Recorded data
——————

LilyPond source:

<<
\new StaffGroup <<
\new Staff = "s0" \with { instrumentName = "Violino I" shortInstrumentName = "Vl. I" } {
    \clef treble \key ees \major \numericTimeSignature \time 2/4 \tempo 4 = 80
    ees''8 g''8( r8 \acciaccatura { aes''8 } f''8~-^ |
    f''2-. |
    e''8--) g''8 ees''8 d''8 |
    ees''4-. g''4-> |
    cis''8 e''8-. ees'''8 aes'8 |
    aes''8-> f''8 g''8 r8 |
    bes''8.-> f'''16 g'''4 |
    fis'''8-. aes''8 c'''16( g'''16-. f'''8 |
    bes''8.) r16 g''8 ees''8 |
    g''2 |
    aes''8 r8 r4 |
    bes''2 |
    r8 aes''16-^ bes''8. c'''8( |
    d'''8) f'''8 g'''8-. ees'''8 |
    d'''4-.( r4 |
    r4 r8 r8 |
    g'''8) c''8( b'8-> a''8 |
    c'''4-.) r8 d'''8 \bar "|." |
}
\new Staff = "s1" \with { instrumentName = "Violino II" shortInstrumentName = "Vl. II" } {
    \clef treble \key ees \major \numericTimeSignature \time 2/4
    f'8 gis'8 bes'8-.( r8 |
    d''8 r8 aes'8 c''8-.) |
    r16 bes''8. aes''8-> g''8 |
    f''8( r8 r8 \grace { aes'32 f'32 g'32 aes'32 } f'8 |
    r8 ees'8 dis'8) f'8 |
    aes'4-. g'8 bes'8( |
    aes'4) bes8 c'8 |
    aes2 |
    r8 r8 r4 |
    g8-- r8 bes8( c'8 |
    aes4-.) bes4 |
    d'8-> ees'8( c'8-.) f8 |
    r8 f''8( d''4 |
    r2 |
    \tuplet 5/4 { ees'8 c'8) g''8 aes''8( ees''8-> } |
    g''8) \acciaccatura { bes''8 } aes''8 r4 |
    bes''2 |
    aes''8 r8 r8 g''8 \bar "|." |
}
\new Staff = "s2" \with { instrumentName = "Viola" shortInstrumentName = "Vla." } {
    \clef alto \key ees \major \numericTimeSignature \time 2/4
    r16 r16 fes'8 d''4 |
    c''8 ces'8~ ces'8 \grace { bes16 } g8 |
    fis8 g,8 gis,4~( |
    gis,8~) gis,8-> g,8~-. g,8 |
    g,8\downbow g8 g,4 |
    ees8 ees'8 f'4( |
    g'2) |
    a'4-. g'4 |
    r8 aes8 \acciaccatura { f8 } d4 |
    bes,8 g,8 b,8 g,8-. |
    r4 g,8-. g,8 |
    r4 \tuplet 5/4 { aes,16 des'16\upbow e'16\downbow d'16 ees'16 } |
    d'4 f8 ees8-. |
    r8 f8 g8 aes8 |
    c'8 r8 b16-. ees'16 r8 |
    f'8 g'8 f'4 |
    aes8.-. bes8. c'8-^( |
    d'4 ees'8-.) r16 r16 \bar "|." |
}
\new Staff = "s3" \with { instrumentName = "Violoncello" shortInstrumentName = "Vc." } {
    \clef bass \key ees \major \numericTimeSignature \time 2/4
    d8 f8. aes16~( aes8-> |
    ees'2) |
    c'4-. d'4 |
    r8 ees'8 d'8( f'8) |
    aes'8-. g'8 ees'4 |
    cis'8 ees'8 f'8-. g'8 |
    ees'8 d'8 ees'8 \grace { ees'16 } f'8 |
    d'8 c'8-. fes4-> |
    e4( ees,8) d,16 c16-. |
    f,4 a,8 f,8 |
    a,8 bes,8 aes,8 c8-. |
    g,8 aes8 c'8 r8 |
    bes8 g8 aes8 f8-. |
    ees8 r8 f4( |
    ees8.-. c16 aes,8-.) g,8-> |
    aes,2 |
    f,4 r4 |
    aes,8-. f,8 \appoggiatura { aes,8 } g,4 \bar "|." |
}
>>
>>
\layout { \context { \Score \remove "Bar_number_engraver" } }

——————

**DIRECTIONS**
Count the lines in the data above that contain the string "treble", matching case exactly. Give only the number.

**PROBLEM SOLUTION**
2